# [Assignment]
Each line below from the one containing "orange cheese: 4 -> 5" through the one containing "grey marker: 0 -> 1" is to be given again exactly, and no line outside that span.

# [Information shown]

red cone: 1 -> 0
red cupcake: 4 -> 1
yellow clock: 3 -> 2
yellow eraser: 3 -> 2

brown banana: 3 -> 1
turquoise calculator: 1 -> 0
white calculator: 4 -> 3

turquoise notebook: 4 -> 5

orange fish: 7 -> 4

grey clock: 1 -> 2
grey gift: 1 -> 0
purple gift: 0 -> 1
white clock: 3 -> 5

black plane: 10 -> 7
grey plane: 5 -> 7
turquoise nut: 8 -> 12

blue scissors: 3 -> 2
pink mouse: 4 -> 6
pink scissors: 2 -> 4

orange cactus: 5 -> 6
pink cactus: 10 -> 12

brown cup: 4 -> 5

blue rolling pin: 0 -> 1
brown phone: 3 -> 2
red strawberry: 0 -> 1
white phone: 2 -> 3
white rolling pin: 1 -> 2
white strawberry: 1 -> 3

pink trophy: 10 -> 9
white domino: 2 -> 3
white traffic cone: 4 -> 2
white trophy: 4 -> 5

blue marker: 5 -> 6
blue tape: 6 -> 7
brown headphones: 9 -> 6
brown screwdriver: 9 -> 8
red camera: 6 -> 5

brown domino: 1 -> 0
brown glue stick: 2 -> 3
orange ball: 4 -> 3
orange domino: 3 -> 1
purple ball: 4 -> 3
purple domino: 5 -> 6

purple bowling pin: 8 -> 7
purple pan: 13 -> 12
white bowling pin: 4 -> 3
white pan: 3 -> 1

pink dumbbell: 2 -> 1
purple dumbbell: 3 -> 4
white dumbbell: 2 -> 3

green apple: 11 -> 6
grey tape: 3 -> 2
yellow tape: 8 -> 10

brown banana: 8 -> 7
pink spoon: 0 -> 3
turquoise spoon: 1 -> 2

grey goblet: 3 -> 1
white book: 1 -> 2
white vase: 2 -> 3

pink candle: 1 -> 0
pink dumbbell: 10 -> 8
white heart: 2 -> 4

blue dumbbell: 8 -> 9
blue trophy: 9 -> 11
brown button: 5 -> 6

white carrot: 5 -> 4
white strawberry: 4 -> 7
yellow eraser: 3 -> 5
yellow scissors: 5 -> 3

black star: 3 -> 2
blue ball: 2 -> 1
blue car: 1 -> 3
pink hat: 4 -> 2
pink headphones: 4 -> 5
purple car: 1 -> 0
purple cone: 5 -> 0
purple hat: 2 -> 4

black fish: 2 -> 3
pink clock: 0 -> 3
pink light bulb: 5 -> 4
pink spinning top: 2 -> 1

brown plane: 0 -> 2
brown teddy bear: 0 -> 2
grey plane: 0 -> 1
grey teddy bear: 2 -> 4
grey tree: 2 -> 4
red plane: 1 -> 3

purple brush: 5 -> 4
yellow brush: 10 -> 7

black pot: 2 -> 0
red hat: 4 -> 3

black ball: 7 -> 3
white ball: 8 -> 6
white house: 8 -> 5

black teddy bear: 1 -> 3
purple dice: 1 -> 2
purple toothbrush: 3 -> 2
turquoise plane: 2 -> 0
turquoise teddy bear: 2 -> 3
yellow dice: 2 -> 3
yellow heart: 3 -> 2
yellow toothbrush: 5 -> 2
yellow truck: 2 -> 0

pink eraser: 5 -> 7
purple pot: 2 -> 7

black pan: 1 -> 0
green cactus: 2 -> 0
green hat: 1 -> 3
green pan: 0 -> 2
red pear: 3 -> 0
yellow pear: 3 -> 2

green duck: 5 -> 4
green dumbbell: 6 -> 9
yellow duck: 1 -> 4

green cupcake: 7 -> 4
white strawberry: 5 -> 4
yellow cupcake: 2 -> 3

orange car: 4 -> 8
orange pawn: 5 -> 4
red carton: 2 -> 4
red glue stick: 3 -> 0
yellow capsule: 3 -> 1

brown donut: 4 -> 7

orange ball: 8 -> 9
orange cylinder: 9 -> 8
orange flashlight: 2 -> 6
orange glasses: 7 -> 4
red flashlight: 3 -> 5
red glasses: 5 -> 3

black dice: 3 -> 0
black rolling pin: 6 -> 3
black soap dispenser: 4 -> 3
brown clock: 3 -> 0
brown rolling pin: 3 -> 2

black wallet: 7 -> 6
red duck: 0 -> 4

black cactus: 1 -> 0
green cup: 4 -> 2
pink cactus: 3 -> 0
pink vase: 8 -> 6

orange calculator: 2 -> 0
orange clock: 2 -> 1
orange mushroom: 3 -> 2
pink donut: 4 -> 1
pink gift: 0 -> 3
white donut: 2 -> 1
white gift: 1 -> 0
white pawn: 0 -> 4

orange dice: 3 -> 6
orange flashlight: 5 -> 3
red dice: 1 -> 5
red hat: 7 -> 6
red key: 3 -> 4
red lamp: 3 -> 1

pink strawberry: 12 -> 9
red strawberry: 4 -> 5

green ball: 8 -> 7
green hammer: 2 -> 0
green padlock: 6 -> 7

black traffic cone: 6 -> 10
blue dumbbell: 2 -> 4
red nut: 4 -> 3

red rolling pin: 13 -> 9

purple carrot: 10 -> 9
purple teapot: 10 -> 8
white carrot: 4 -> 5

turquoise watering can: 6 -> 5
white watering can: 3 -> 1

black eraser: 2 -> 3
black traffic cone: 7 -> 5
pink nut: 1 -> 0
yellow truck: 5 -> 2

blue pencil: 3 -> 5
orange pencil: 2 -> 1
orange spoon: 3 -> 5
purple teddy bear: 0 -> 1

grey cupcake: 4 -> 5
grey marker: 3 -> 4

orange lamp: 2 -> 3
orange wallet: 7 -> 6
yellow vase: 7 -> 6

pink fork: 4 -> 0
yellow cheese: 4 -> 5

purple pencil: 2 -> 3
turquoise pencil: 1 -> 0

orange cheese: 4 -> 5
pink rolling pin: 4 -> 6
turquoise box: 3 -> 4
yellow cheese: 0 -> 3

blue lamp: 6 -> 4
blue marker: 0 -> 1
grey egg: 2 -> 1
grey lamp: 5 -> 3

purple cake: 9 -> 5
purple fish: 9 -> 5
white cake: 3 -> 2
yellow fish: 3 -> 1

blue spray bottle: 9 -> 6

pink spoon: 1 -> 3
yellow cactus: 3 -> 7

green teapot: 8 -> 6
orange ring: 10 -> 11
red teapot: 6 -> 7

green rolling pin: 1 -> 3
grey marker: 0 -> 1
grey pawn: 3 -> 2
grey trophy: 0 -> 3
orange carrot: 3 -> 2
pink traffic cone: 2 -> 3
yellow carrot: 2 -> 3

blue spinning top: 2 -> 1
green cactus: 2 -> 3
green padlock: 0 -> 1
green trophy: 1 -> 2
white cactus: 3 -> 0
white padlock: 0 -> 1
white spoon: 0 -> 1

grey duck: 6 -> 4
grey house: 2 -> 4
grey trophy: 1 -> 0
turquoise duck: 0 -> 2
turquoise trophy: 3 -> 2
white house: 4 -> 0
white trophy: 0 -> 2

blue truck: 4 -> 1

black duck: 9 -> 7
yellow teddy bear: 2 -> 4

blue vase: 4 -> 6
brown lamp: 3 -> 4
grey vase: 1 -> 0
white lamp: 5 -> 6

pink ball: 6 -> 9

# [Answer section]
orange cheese: 4 -> 5
pink rolling pin: 4 -> 6
turquoise box: 3 -> 4
yellow cheese: 0 -> 3

blue lamp: 6 -> 4
blue marker: 0 -> 1
grey egg: 2 -> 1
grey lamp: 5 -> 3

purple cake: 9 -> 5
purple fish: 9 -> 5
white cake: 3 -> 2
yellow fish: 3 -> 1

blue spray bottle: 9 -> 6

pink spoon: 1 -> 3
yellow cactus: 3 -> 7

green teapot: 8 -> 6
orange ring: 10 -> 11
red teapot: 6 -> 7

green rolling pin: 1 -> 3
grey marker: 0 -> 1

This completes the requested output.